Copy each line from the entries that the word "bleu" appears in.
━━━━━━━━━━━━━━━━
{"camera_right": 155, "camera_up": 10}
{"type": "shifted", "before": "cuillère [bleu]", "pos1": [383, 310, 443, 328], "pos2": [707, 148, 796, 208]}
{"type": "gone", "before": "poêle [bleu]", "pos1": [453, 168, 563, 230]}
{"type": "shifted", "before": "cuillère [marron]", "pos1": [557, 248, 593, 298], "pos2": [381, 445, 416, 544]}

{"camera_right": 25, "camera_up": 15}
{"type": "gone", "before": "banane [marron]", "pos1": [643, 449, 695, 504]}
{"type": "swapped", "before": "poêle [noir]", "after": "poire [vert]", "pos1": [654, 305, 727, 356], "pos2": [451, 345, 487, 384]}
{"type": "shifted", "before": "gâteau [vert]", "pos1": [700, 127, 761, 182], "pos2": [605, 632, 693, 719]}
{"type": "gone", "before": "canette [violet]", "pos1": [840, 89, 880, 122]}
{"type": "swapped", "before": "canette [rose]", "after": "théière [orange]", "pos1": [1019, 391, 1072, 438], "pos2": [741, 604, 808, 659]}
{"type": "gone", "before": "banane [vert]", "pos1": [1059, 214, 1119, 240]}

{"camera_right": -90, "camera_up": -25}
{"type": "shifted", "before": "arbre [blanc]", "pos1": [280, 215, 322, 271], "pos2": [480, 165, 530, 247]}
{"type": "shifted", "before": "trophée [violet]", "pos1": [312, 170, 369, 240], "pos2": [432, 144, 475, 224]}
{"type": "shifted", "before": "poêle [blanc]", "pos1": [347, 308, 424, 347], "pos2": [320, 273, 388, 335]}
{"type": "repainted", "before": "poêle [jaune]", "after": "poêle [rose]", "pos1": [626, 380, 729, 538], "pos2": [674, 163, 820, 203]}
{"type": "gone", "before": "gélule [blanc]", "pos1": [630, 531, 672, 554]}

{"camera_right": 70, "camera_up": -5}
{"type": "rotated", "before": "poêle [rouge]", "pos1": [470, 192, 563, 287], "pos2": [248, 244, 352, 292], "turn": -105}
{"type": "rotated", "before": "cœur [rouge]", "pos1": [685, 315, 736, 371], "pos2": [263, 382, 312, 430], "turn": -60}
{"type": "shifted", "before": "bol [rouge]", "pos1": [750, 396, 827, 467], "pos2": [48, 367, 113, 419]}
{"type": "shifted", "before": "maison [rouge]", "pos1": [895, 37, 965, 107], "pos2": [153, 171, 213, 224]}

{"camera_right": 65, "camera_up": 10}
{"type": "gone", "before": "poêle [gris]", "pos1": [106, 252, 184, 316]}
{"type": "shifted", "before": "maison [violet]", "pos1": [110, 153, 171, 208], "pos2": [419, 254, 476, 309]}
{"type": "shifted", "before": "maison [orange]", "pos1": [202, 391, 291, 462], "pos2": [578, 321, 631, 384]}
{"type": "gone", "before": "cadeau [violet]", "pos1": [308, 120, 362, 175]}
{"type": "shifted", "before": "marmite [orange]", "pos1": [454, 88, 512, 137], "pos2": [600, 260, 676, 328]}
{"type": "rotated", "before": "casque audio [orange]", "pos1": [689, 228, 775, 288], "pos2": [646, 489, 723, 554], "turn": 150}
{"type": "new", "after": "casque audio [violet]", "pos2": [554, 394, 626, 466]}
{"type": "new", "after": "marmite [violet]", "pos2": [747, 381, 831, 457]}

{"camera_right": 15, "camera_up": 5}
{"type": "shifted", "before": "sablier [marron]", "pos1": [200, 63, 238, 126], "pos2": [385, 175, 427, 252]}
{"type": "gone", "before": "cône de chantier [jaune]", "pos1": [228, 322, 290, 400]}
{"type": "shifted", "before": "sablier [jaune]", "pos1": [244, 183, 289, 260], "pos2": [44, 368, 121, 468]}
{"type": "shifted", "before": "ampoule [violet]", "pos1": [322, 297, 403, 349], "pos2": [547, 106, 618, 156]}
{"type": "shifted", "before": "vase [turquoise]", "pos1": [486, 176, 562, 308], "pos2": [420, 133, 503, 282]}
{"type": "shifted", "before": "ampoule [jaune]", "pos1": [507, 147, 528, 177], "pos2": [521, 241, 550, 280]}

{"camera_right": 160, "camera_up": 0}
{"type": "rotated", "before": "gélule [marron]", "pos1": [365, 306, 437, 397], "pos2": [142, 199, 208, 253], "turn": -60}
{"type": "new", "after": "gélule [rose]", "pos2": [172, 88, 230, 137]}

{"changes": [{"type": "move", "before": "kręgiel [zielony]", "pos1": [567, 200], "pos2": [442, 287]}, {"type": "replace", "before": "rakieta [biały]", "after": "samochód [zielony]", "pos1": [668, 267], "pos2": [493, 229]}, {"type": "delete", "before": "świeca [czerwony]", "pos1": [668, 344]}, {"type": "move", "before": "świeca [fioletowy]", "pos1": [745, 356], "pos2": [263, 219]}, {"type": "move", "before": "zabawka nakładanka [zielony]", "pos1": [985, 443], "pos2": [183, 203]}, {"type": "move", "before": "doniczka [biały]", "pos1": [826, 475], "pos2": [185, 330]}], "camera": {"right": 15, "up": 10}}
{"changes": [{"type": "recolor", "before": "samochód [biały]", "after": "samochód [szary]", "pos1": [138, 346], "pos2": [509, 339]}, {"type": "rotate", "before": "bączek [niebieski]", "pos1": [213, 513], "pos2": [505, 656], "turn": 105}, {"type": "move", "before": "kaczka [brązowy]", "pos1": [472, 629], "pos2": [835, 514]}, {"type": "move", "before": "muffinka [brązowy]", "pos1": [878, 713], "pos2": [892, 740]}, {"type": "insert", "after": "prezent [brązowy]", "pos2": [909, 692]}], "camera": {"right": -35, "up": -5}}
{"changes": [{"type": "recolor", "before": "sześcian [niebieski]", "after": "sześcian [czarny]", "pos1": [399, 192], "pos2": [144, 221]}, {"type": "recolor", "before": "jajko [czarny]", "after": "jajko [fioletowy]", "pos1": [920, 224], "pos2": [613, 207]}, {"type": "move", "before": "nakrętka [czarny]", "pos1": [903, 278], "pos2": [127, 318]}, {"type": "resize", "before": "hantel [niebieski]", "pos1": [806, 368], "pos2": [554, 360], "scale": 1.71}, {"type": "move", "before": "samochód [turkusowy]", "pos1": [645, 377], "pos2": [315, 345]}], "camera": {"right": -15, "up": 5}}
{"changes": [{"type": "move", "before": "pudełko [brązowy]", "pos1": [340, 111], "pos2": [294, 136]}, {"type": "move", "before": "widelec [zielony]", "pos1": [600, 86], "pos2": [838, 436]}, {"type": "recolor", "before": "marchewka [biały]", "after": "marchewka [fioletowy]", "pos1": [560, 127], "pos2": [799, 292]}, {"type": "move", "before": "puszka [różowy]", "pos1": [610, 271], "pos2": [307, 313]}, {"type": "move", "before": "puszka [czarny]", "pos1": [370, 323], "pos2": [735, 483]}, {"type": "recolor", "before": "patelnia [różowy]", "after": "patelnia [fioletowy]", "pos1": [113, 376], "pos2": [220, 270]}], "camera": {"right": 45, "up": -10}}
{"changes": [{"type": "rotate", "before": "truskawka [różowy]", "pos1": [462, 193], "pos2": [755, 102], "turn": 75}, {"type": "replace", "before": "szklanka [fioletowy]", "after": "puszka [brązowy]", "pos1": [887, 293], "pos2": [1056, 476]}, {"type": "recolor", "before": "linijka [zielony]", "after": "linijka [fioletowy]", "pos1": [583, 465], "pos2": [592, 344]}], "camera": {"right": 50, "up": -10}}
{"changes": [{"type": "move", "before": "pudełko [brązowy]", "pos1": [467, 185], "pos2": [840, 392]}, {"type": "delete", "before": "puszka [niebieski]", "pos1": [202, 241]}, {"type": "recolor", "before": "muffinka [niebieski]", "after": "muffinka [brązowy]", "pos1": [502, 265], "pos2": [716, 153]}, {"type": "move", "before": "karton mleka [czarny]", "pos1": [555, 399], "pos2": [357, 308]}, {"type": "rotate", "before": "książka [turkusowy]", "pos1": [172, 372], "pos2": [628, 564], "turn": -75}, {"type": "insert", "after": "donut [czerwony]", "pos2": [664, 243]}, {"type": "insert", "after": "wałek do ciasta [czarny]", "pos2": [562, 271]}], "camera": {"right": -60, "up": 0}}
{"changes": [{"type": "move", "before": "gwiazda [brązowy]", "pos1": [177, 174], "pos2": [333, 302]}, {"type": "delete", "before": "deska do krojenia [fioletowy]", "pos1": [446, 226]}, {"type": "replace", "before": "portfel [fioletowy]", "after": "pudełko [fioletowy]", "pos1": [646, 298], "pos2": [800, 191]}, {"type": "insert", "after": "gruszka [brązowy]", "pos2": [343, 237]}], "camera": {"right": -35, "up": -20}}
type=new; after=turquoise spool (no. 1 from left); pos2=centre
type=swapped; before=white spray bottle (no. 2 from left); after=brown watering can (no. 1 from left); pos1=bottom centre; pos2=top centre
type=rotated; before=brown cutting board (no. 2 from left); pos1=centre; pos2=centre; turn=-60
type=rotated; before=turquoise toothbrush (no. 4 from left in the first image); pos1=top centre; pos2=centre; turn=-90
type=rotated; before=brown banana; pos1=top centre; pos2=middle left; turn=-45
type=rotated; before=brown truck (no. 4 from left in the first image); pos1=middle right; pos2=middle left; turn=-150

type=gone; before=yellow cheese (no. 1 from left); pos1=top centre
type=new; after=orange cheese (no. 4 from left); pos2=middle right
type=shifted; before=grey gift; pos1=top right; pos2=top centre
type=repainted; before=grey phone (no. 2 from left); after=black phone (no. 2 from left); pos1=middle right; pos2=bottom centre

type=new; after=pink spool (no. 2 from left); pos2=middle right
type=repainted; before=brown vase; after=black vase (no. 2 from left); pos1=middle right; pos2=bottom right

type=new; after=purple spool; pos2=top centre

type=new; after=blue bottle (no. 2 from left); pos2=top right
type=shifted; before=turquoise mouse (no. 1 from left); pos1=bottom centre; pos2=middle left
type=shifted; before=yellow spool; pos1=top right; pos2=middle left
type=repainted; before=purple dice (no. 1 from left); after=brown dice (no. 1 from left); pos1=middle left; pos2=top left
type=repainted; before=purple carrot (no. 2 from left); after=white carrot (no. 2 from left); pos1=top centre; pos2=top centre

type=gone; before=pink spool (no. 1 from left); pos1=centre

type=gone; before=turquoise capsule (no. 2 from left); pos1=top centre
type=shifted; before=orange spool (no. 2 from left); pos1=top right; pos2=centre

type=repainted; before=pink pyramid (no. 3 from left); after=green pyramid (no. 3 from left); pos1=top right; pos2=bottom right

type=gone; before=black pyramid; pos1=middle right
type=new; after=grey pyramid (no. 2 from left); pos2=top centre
━━━━━━━━━━━━━━━━
▶ **Answer to this exercise**:
{"type": "shifted", "before": "cuillère [bleu]", "pos1": [383, 310, 443, 328], "pos2": [707, 148, 796, 208]}
{"type": "gone", "before": "poêle [bleu]", "pos1": [453, 168, 563, 230]}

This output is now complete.